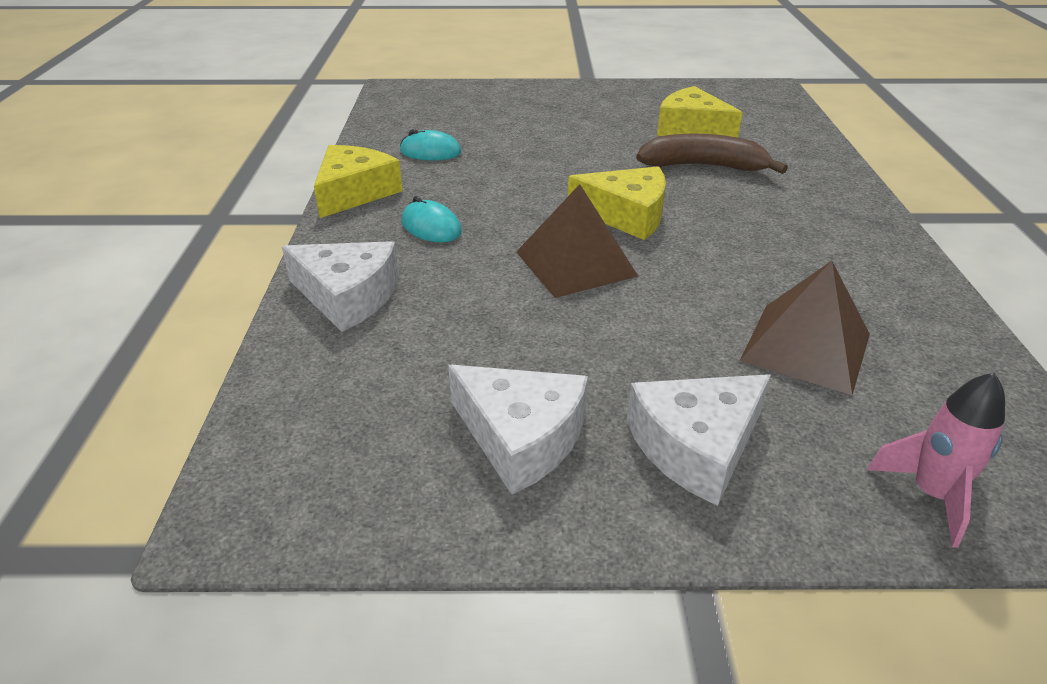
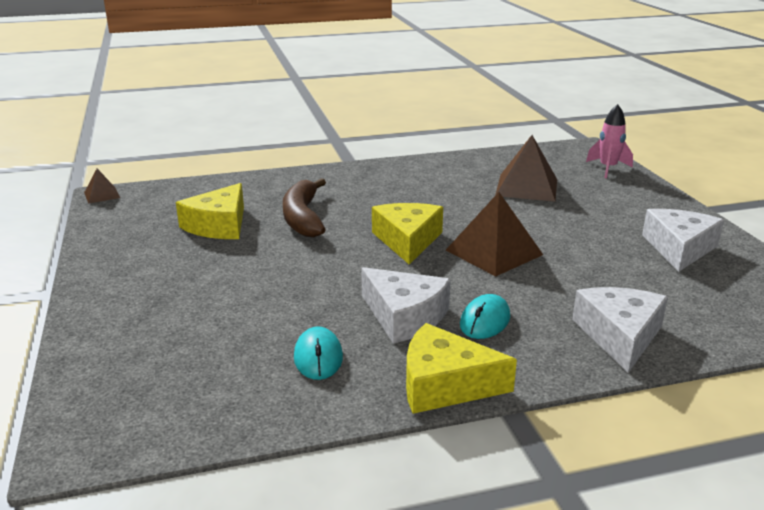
camera: 105 degrees left, 10 degrees down
white cheese [627,374,771,506] -> white cheese moved to [361,267,451,344]
none -> brown pyramid [84,169,120,204]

* * * *

EXERCISE AIM: Reproduce the material exactly; omit the pictures.

ANSWER BELOW:
camera: 105 degrees left, 10 degrees down
white cheese [627,374,771,506] -> white cheese moved to [361,267,451,344]
none -> brown pyramid [84,169,120,204]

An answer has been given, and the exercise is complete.